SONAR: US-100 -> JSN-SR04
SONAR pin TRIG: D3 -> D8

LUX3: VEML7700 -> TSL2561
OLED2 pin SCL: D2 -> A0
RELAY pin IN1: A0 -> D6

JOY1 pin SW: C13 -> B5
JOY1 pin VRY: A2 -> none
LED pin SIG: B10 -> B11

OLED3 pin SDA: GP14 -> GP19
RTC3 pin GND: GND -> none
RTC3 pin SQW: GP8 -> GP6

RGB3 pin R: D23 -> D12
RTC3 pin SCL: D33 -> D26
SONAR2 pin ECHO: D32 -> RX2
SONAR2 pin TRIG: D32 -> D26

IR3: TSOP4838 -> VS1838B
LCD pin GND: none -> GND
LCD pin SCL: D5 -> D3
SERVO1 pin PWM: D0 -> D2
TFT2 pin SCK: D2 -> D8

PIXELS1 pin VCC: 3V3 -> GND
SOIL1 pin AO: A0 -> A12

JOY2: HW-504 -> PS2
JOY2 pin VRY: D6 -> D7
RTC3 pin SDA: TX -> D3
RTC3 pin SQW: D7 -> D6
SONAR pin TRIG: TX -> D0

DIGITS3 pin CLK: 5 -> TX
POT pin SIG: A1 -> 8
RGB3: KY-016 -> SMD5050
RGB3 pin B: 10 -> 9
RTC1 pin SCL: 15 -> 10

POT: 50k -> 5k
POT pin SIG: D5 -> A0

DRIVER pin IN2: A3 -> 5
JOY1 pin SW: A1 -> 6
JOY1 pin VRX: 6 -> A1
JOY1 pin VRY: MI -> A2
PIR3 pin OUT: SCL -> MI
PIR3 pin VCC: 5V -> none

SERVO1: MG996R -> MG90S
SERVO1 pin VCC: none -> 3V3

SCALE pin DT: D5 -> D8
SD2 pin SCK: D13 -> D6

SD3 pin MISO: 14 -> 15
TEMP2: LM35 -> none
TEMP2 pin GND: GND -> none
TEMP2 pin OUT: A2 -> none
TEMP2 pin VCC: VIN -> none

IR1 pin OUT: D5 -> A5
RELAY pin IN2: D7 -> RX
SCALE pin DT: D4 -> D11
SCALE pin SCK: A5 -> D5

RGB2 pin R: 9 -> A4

━━━━━━━━━━━━━━━━━━━━━━━━━━━━━━

*EXERCISE OBJECTIVE*
Copy out the records shown above, every one, exactly.

*TASK SOLUTION*
SONAR: US-100 -> JSN-SR04
SONAR pin TRIG: D3 -> D8

LUX3: VEML7700 -> TSL2561
OLED2 pin SCL: D2 -> A0
RELAY pin IN1: A0 -> D6

JOY1 pin SW: C13 -> B5
JOY1 pin VRY: A2 -> none
LED pin SIG: B10 -> B11

OLED3 pin SDA: GP14 -> GP19
RTC3 pin GND: GND -> none
RTC3 pin SQW: GP8 -> GP6

RGB3 pin R: D23 -> D12
RTC3 pin SCL: D33 -> D26
SONAR2 pin ECHO: D32 -> RX2
SONAR2 pin TRIG: D32 -> D26

IR3: TSOP4838 -> VS1838B
LCD pin GND: none -> GND
LCD pin SCL: D5 -> D3
SERVO1 pin PWM: D0 -> D2
TFT2 pin SCK: D2 -> D8

PIXELS1 pin VCC: 3V3 -> GND
SOIL1 pin AO: A0 -> A12

JOY2: HW-504 -> PS2
JOY2 pin VRY: D6 -> D7
RTC3 pin SDA: TX -> D3
RTC3 pin SQW: D7 -> D6
SONAR pin TRIG: TX -> D0

DIGITS3 pin CLK: 5 -> TX
POT pin SIG: A1 -> 8
RGB3: KY-016 -> SMD5050
RGB3 pin B: 10 -> 9
RTC1 pin SCL: 15 -> 10

POT: 50k -> 5k
POT pin SIG: D5 -> A0

DRIVER pin IN2: A3 -> 5
JOY1 pin SW: A1 -> 6
JOY1 pin VRX: 6 -> A1
JOY1 pin VRY: MI -> A2
PIR3 pin OUT: SCL -> MI
PIR3 pin VCC: 5V -> none

SERVO1: MG996R -> MG90S
SERVO1 pin VCC: none -> 3V3

SCALE pin DT: D5 -> D8
SD2 pin SCK: D13 -> D6

SD3 pin MISO: 14 -> 15
TEMP2: LM35 -> none
TEMP2 pin GND: GND -> none
TEMP2 pin OUT: A2 -> none
TEMP2 pin VCC: VIN -> none

IR1 pin OUT: D5 -> A5
RELAY pin IN2: D7 -> RX
SCALE pin DT: D4 -> D11
SCALE pin SCK: A5 -> D5

RGB2 pin R: 9 -> A4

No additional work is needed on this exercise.